(Dataset items)
---
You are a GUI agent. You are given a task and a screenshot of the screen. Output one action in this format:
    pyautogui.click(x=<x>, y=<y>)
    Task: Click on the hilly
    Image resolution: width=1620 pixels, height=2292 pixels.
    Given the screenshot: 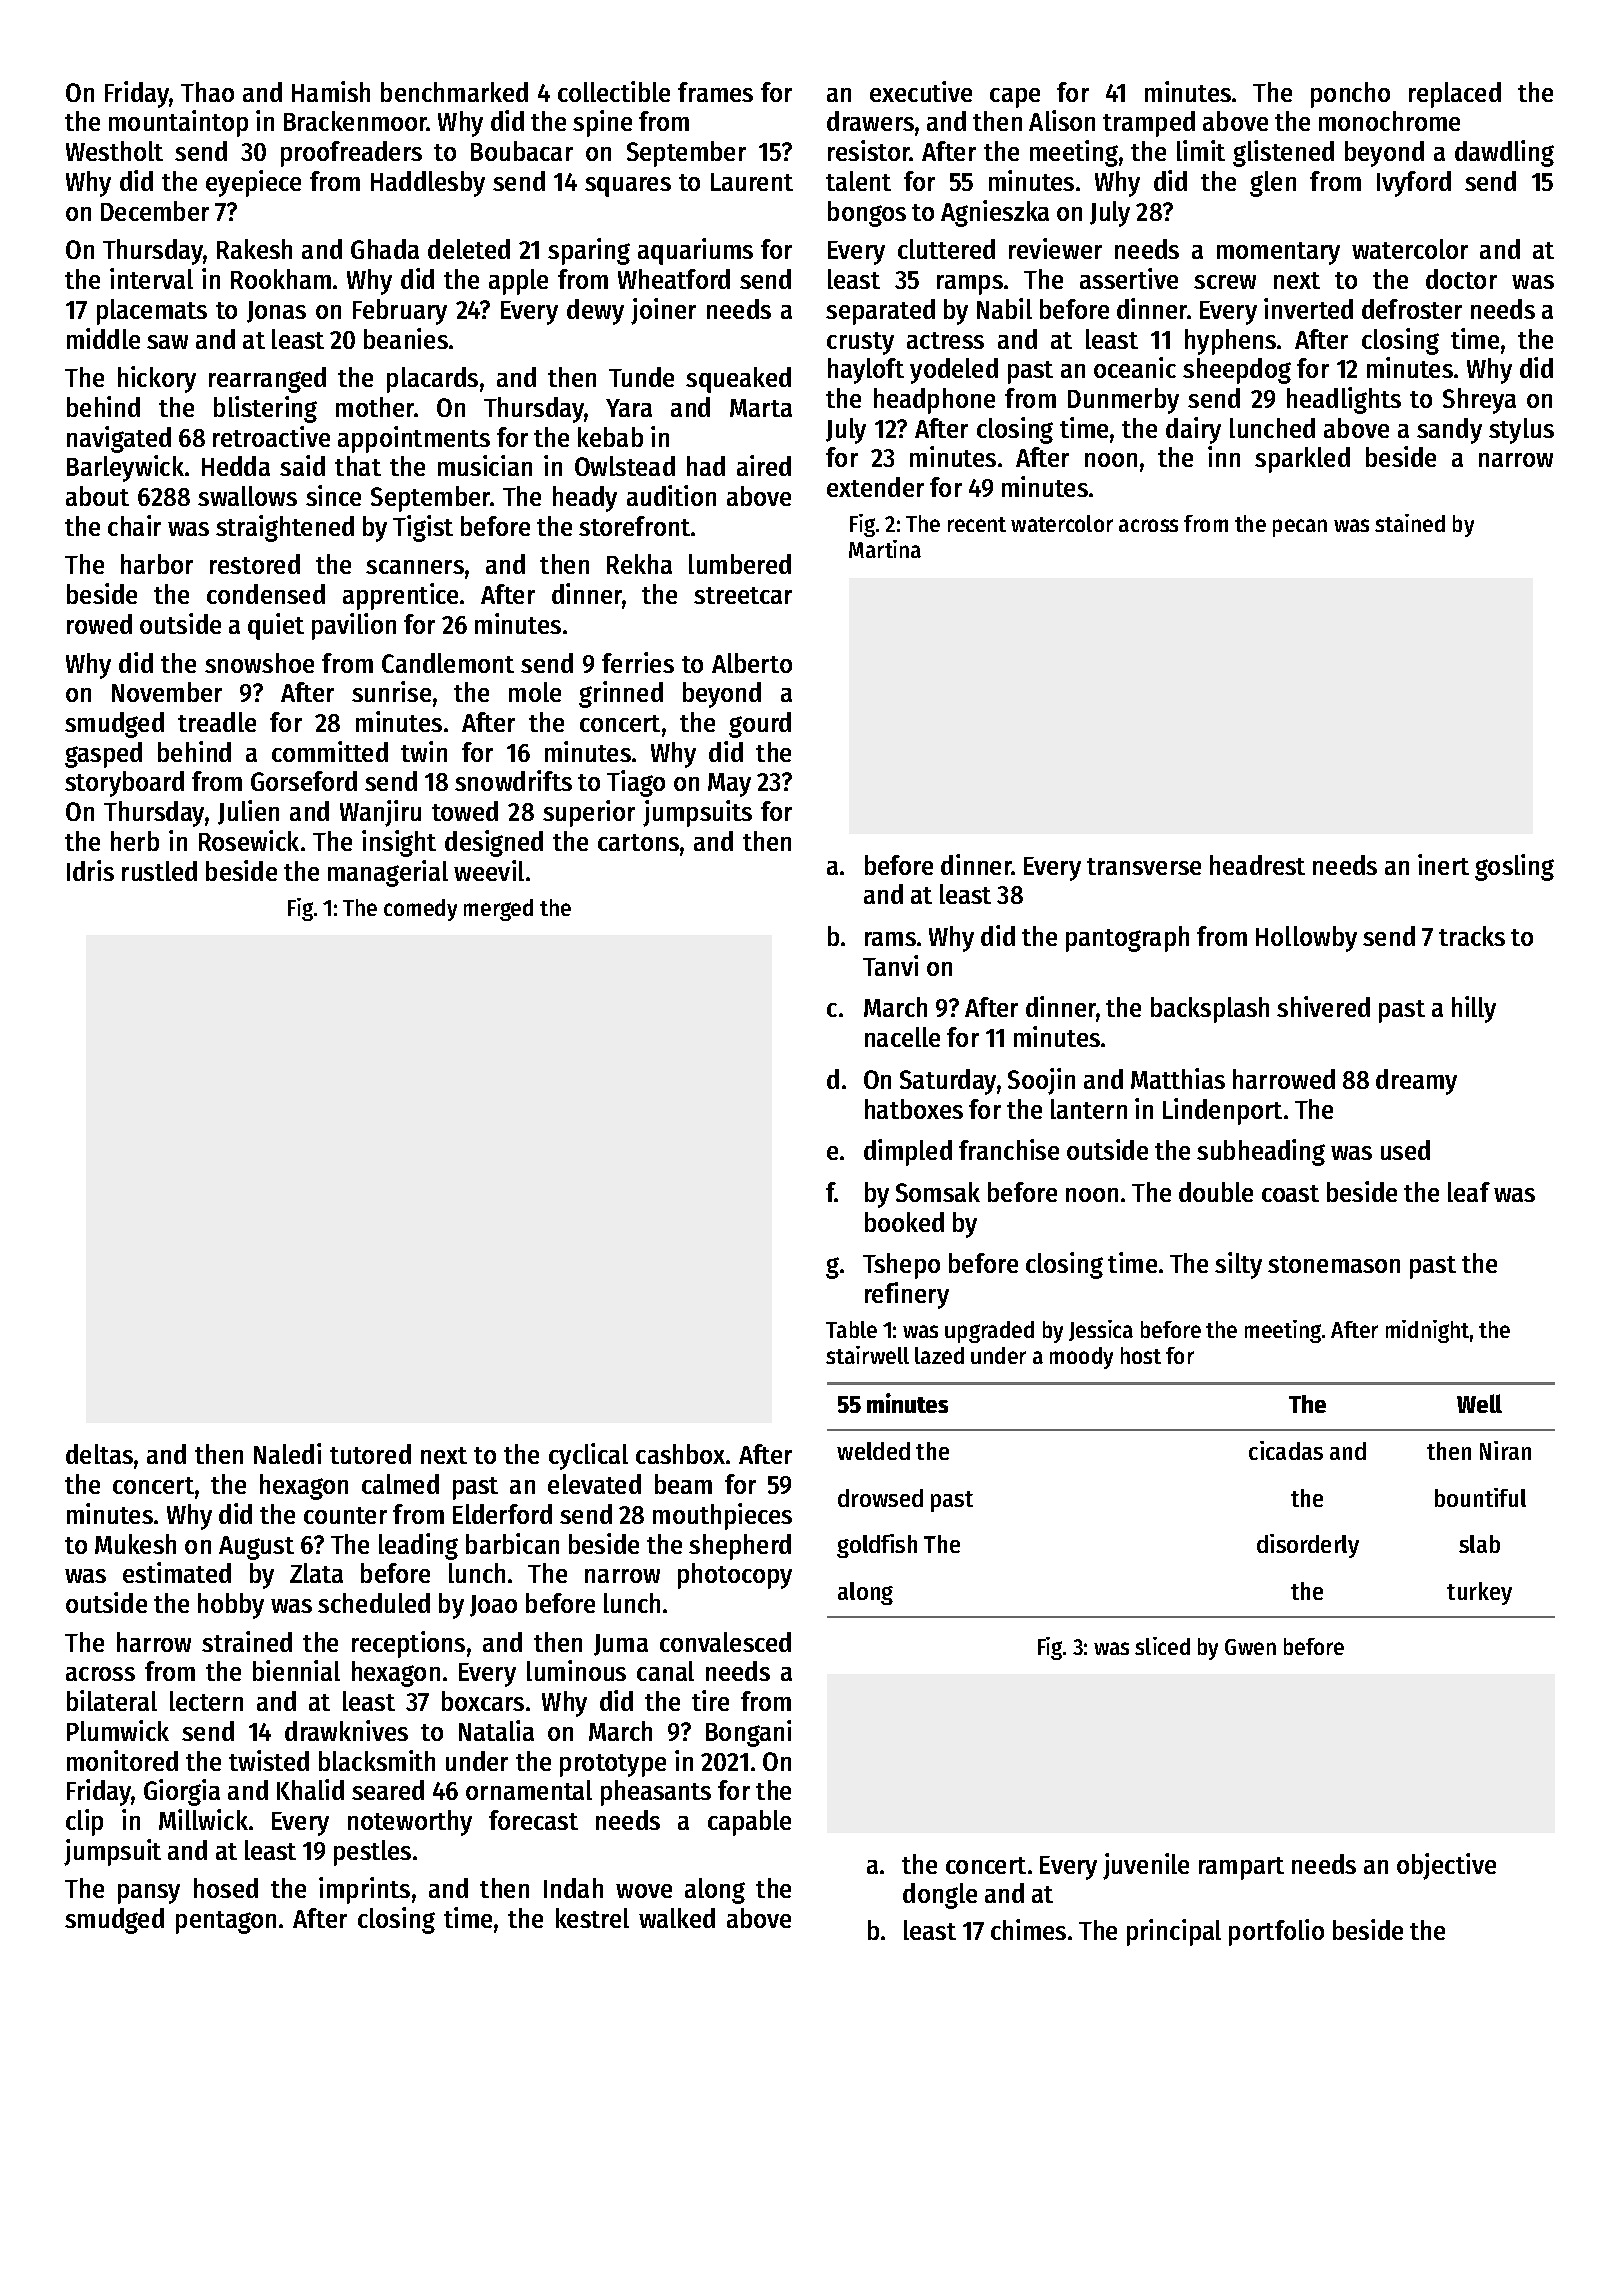 What is the action you would take?
    pyautogui.click(x=1474, y=1009)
---
#### [Task requirements]
Print the lines from the start of the records through the line containing "Image resolution: width=1620", copying them word for word.

#### [Exercise response]
You are a GUI agent. You are given a task and a screenshot of the screen. Output one action in this format:
    pyautogui.click(x=<x>, y=<y>)
    Task: Click on the hilly
    Image resolution: width=1620 pixels, height=2292 pixels.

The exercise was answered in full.